● Exercise:
The answer is the exact run of lines in the listing below from the line containing "C3: 470nF (COM, VEE) -> 68nF (COM, VEE)" up to and including the line containing "TP3: none -> test point (3V3)", with pictures removed.

● Supplied data:
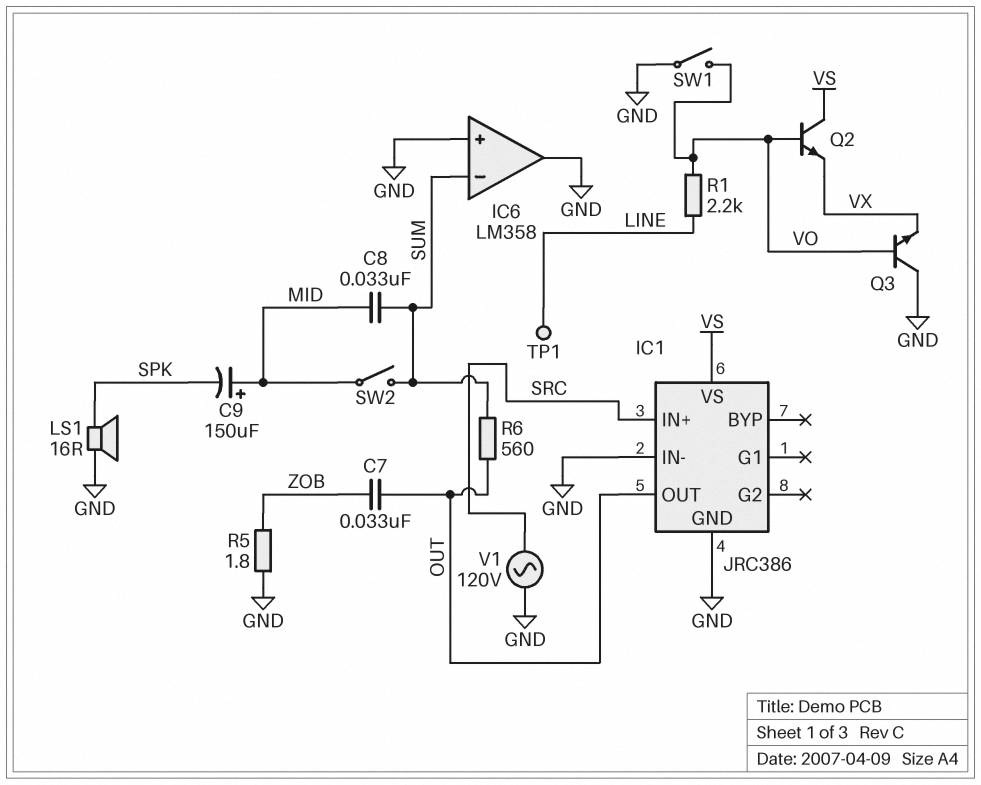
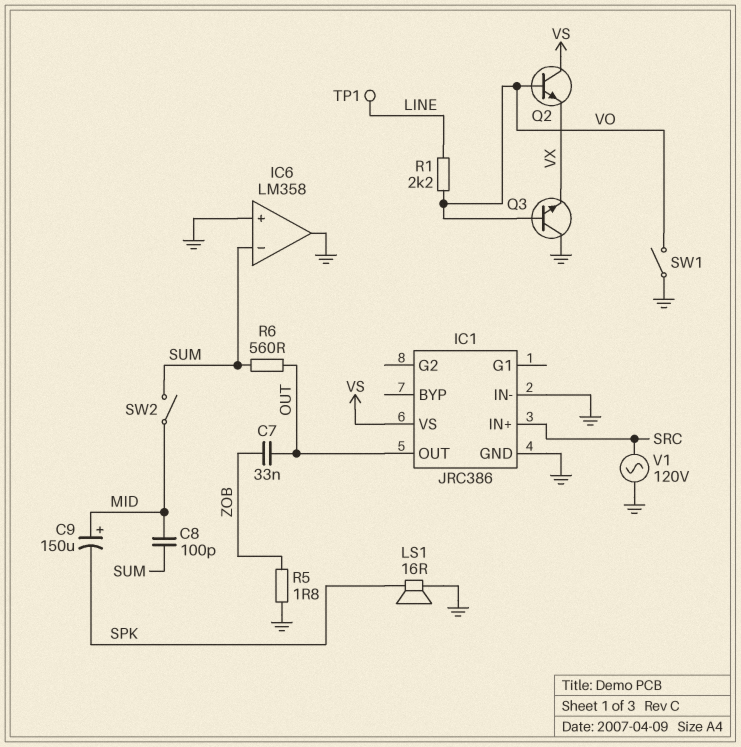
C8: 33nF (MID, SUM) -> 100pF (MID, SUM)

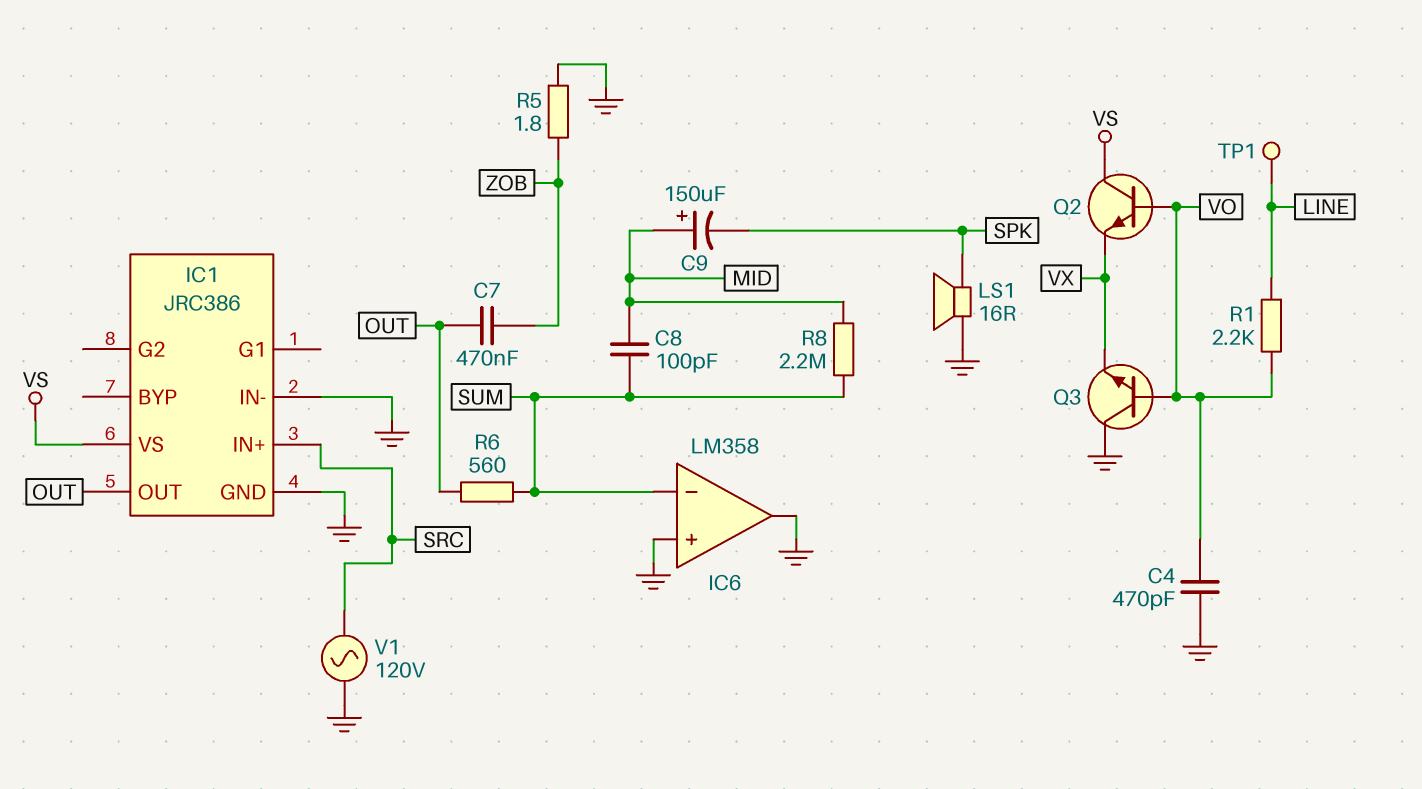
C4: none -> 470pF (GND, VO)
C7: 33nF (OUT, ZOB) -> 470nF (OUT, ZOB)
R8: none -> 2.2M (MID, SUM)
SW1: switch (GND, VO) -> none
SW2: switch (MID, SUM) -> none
---
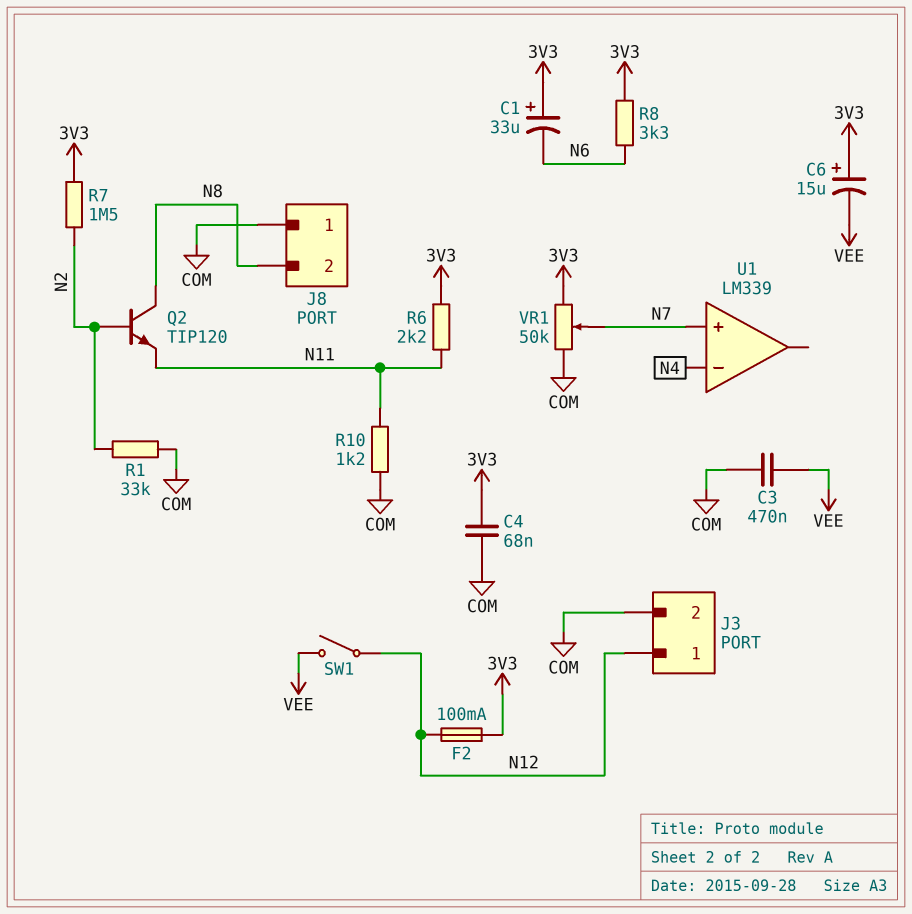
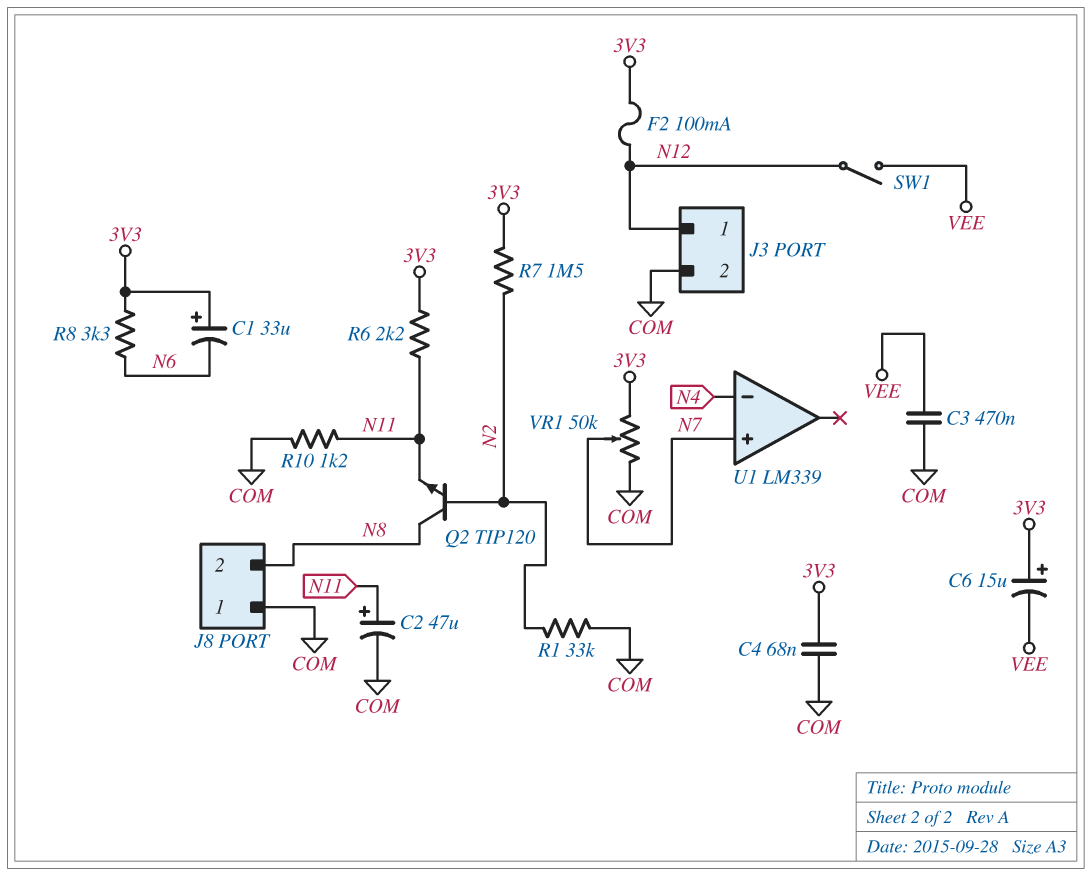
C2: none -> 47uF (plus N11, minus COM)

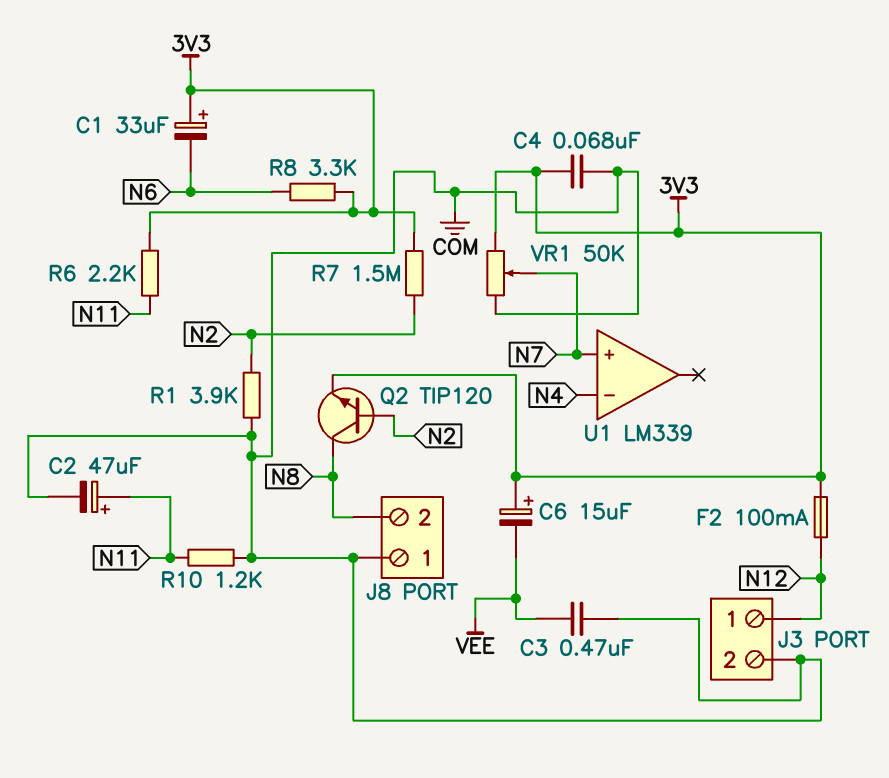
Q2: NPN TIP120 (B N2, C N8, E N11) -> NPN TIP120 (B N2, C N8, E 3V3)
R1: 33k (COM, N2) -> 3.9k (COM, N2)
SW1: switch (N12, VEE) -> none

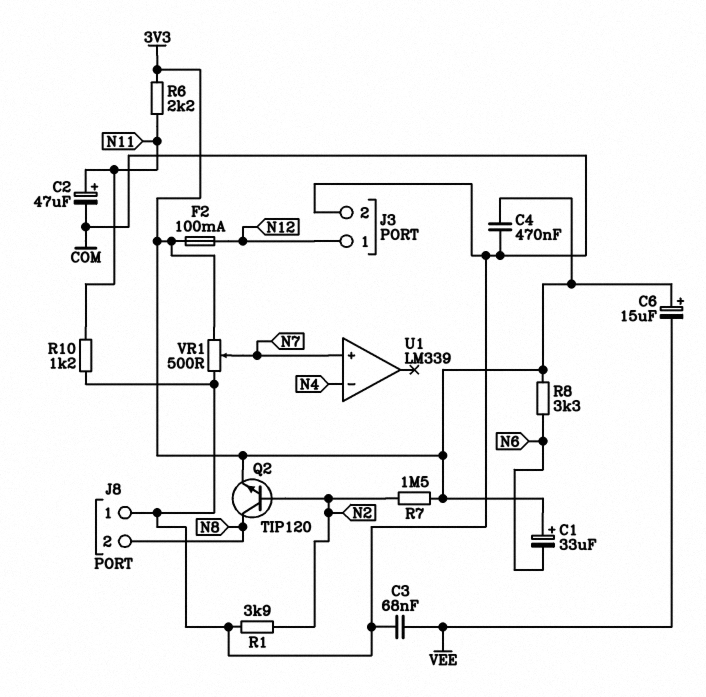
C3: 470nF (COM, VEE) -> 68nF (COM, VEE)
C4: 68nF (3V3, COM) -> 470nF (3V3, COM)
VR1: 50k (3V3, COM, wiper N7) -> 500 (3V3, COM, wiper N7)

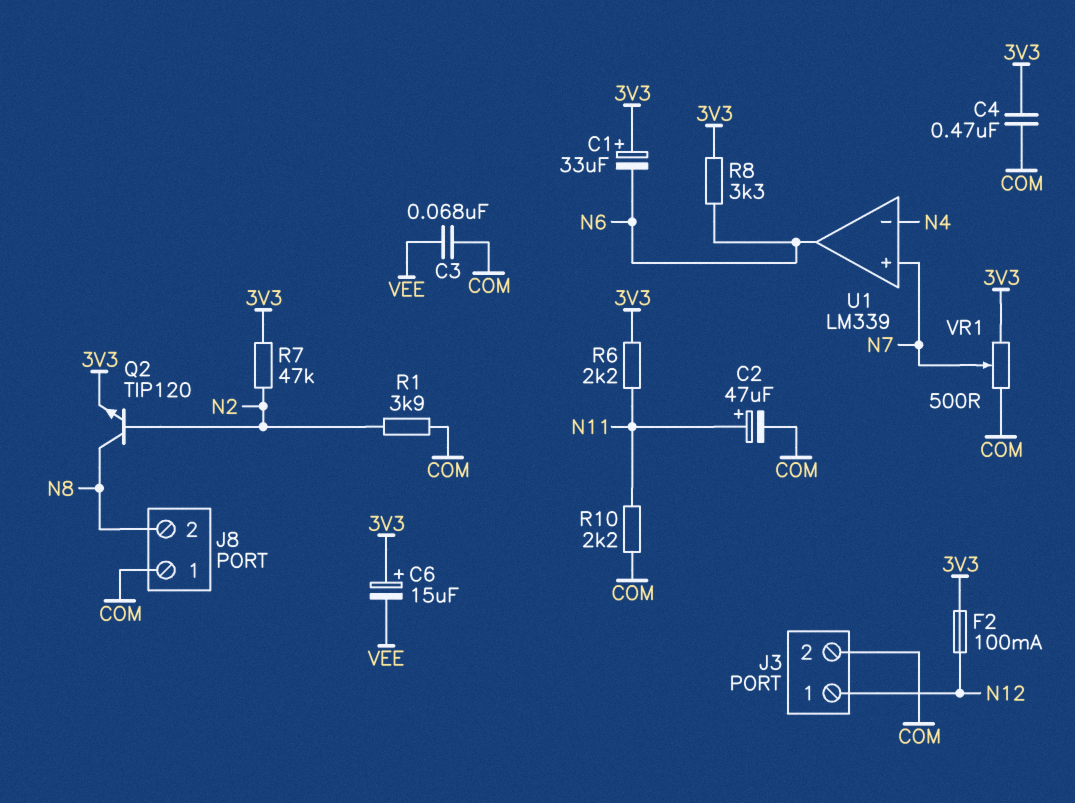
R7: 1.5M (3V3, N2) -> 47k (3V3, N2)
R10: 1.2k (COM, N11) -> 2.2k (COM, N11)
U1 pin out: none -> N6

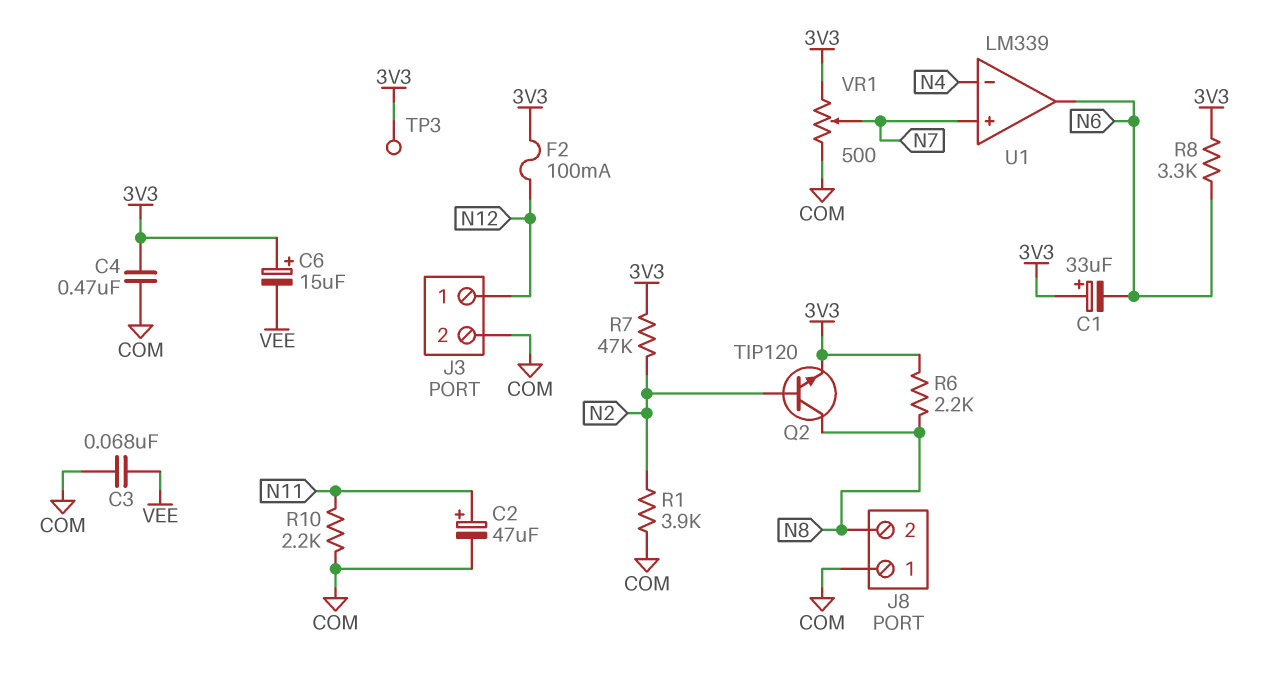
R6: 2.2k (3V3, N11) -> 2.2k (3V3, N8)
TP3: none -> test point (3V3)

● Output of the task:
C3: 470nF (COM, VEE) -> 68nF (COM, VEE)
C4: 68nF (3V3, COM) -> 470nF (3V3, COM)
VR1: 50k (3V3, COM, wiper N7) -> 500 (3V3, COM, wiper N7)

R7: 1.5M (3V3, N2) -> 47k (3V3, N2)
R10: 1.2k (COM, N11) -> 2.2k (COM, N11)
U1 pin out: none -> N6

R6: 2.2k (3V3, N11) -> 2.2k (3V3, N8)
TP3: none -> test point (3V3)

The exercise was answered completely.